> _What the task requires_: Omitting the pictures, output all of the records precisely as written.

> _Difference listings_:
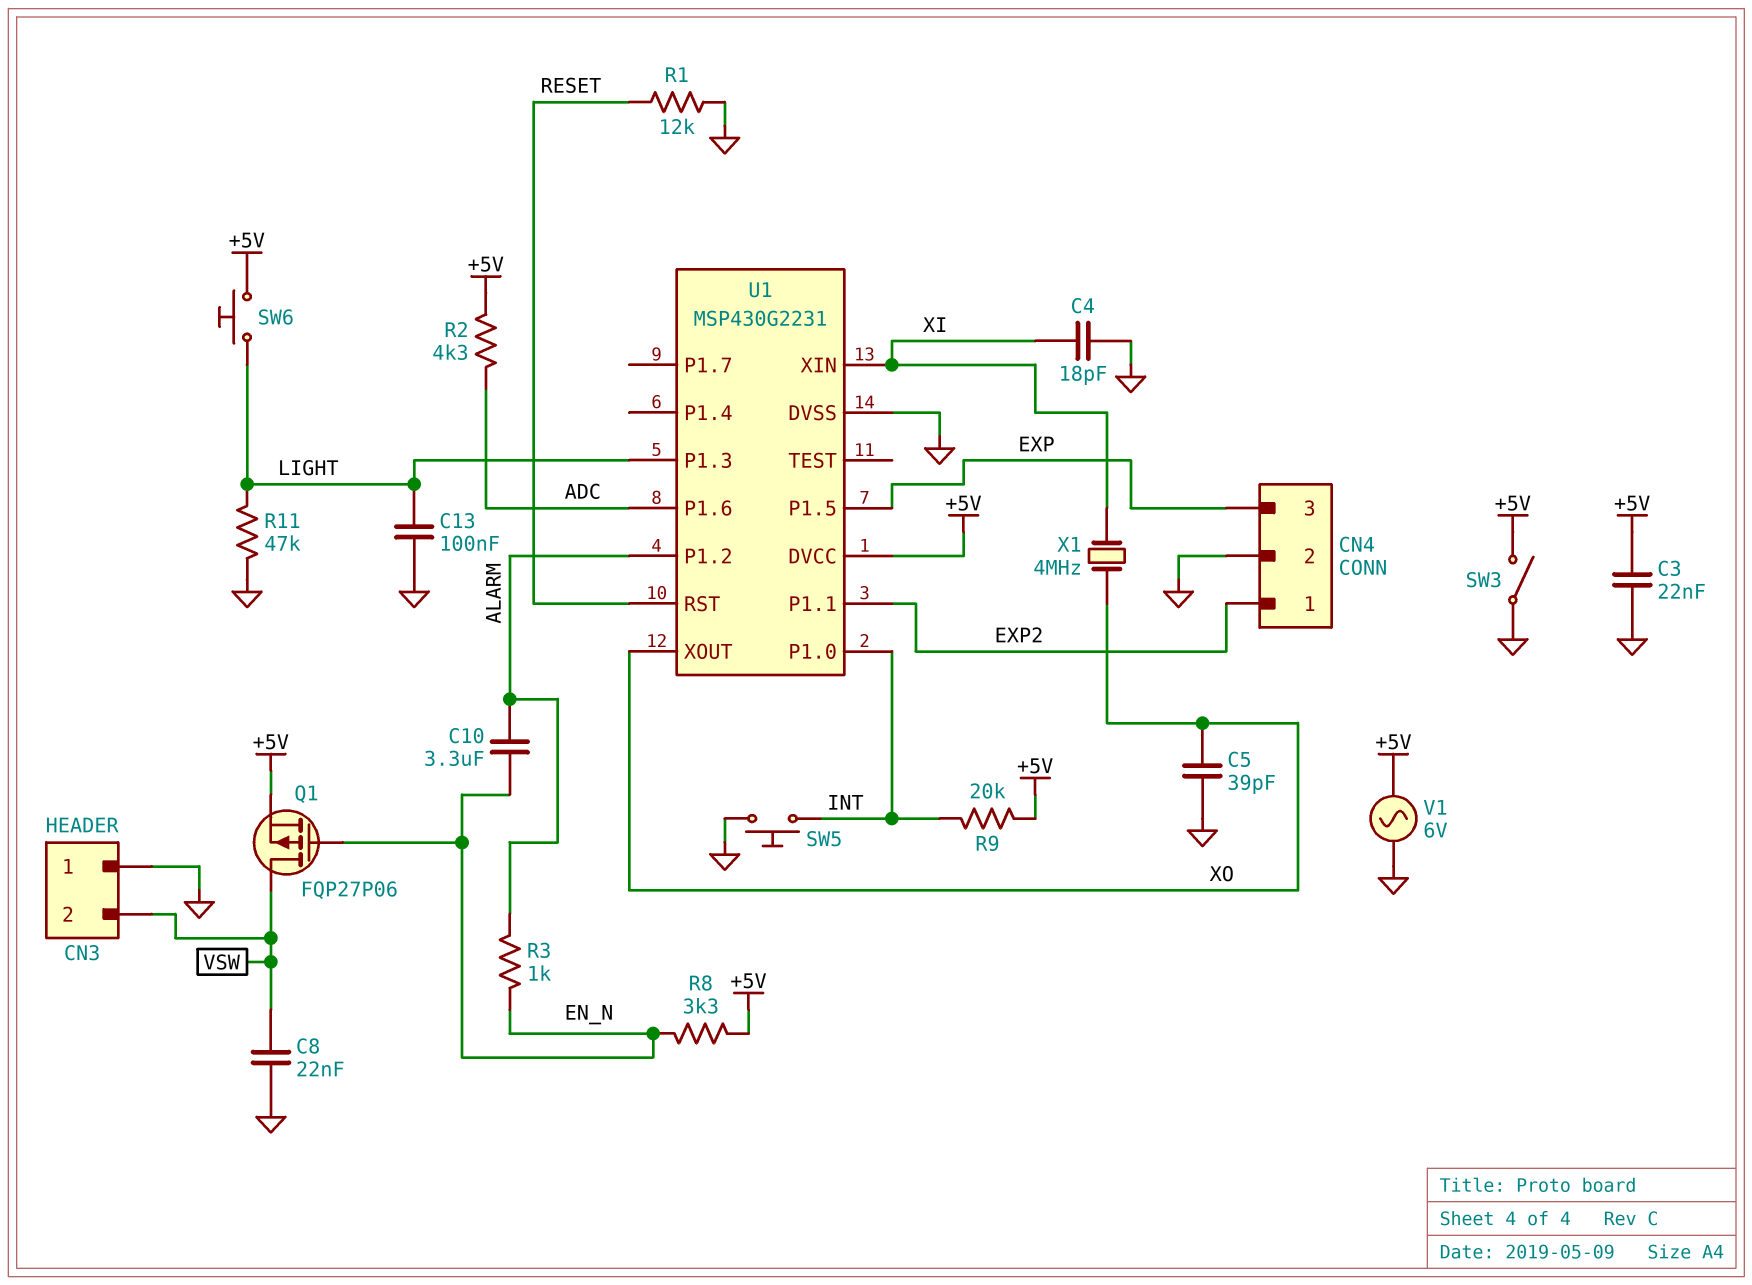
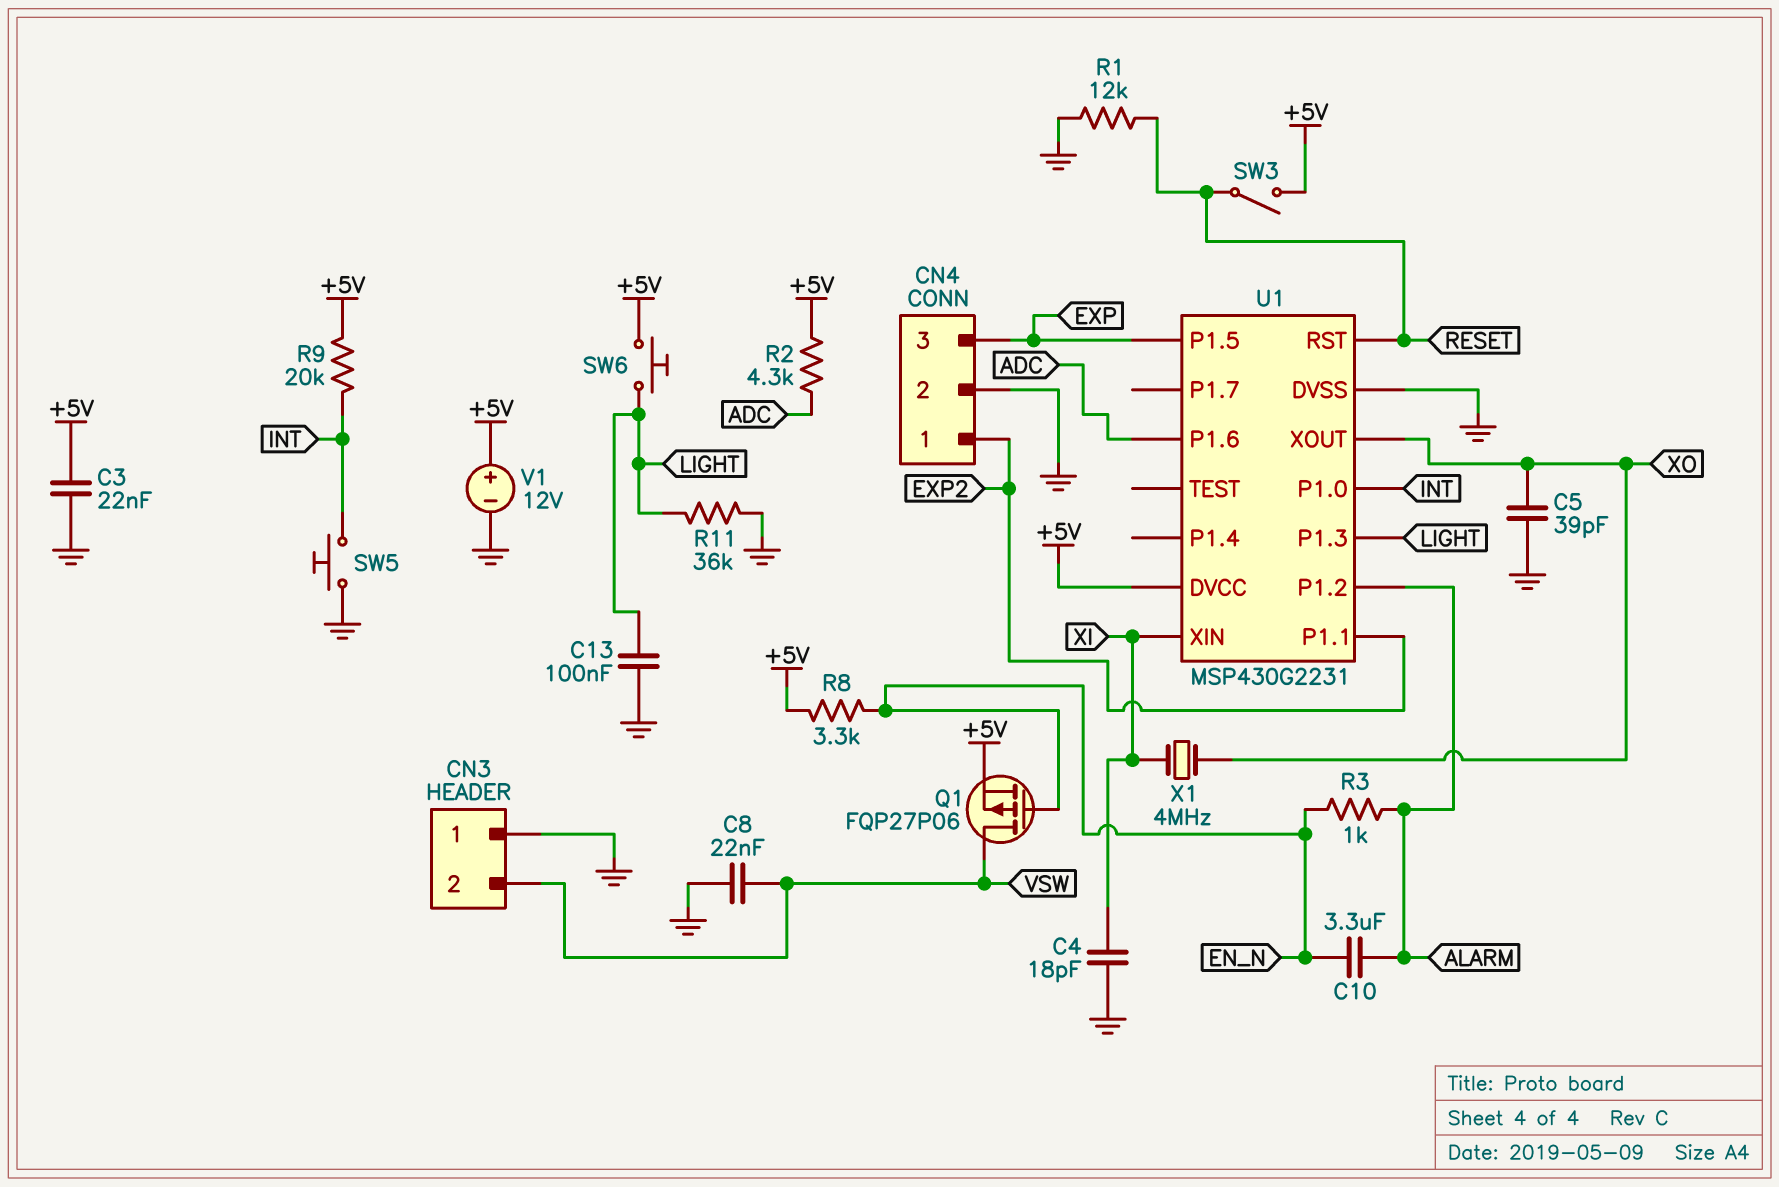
R11: 47k (GND, LIGHT) -> 36k (GND, LIGHT)
SW3: switch (+5V, GND) -> switch (+5V, RESET)
V1: AC 6V (+5V, GND) -> 12V (plus +5V, minus GND)

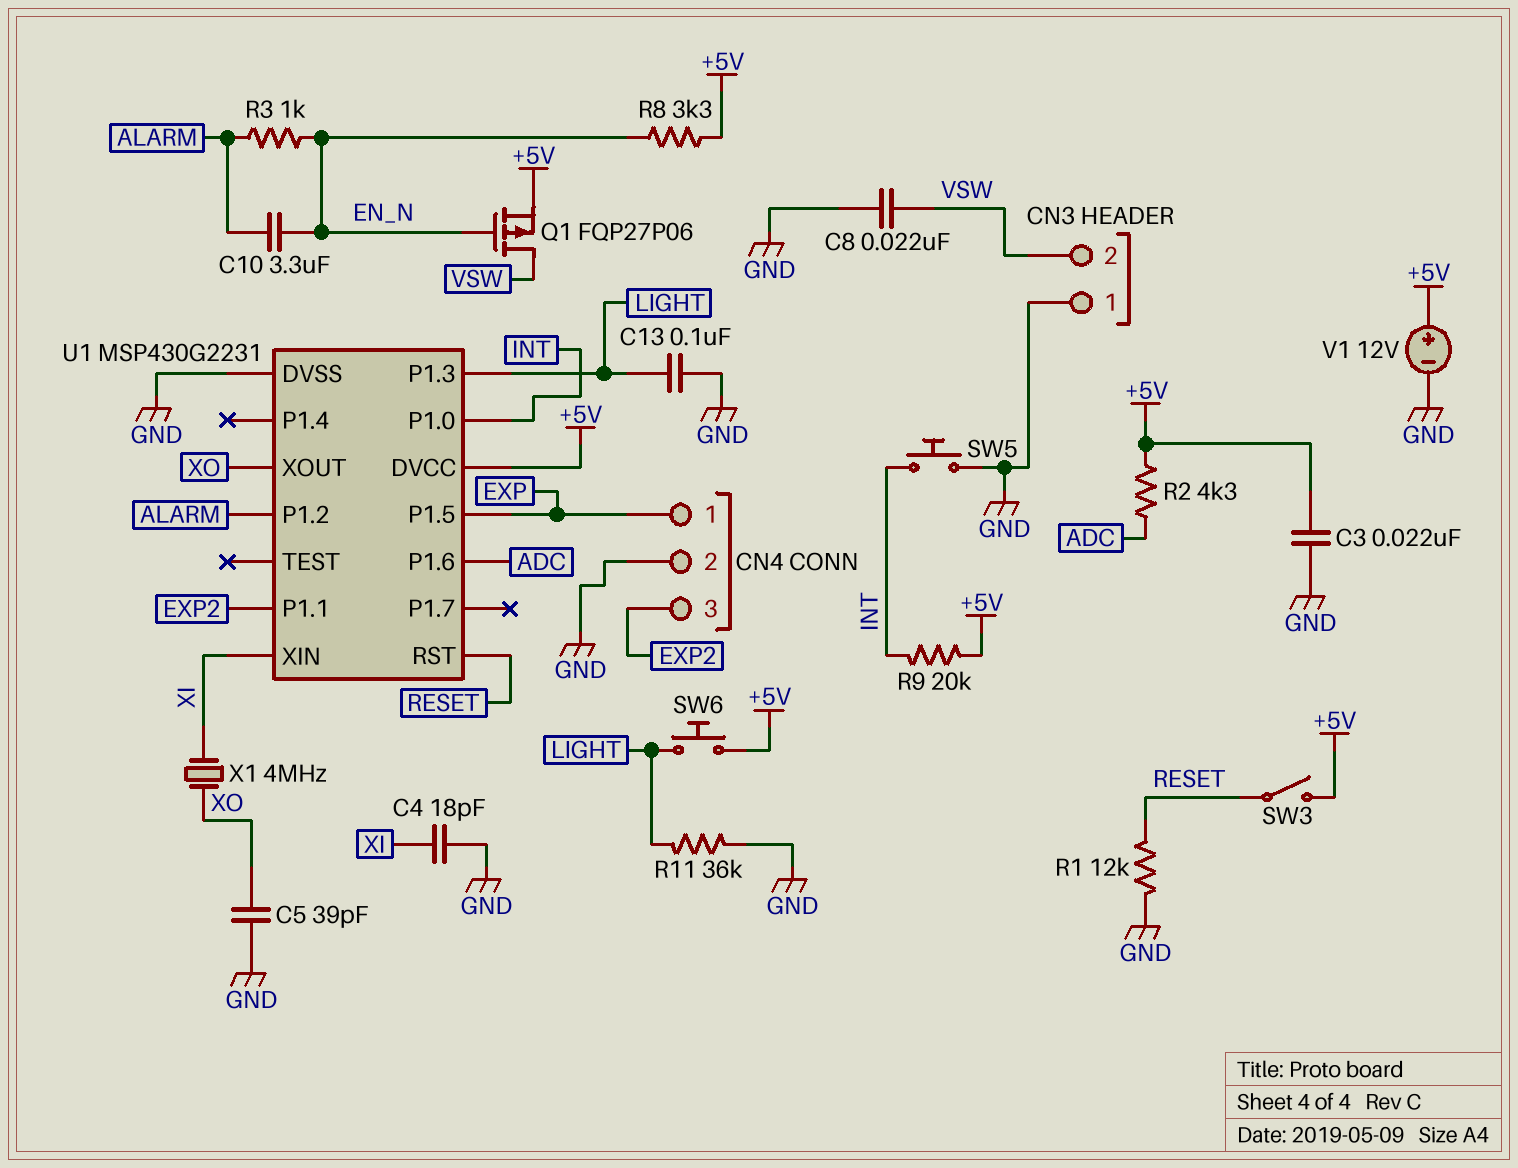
CN4 pin 1: EXP2 -> EXP
CN4 pin 3: EXP -> EXP2

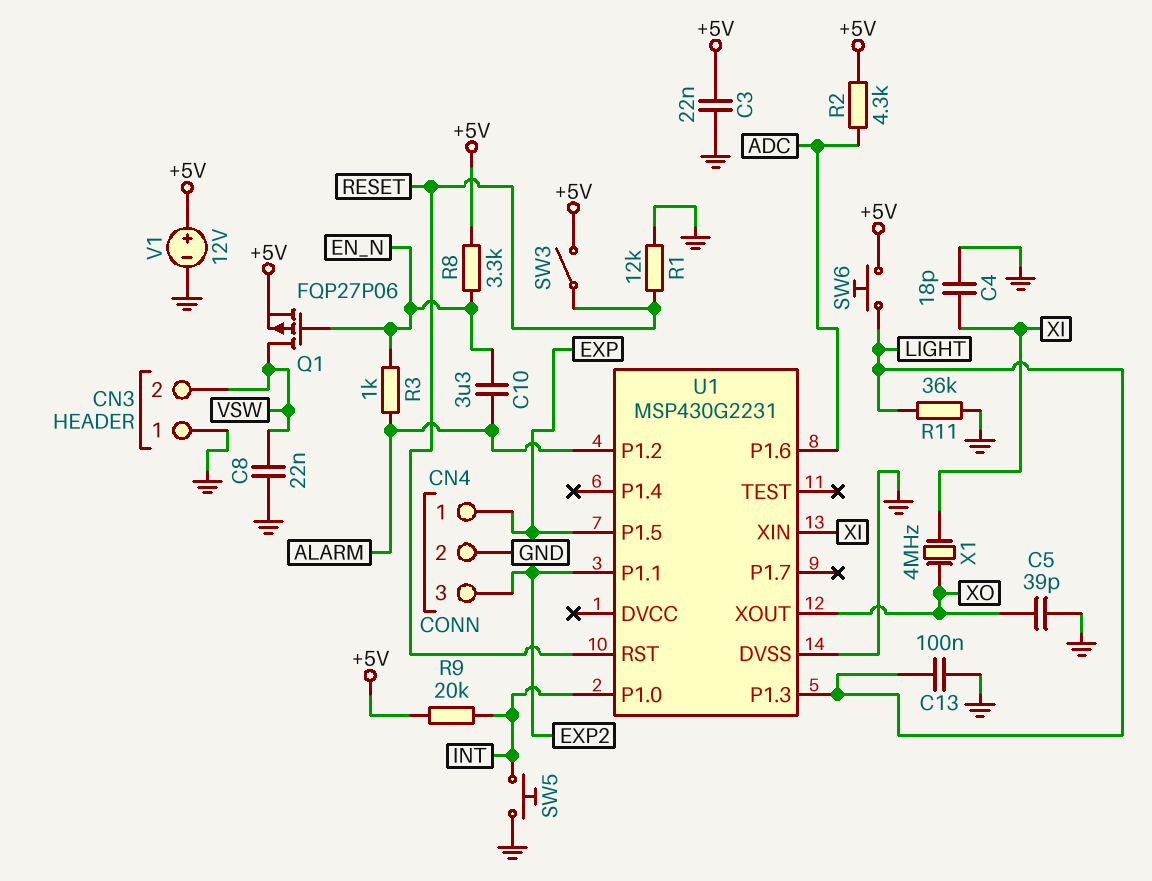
U1 pin DVCC: +5V -> none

> _Exercise answer_:
R11: 47k (GND, LIGHT) -> 36k (GND, LIGHT)
SW3: switch (+5V, GND) -> switch (+5V, RESET)
V1: AC 6V (+5V, GND) -> 12V (plus +5V, minus GND)

CN4 pin 1: EXP2 -> EXP
CN4 pin 3: EXP -> EXP2

U1 pin DVCC: +5V -> none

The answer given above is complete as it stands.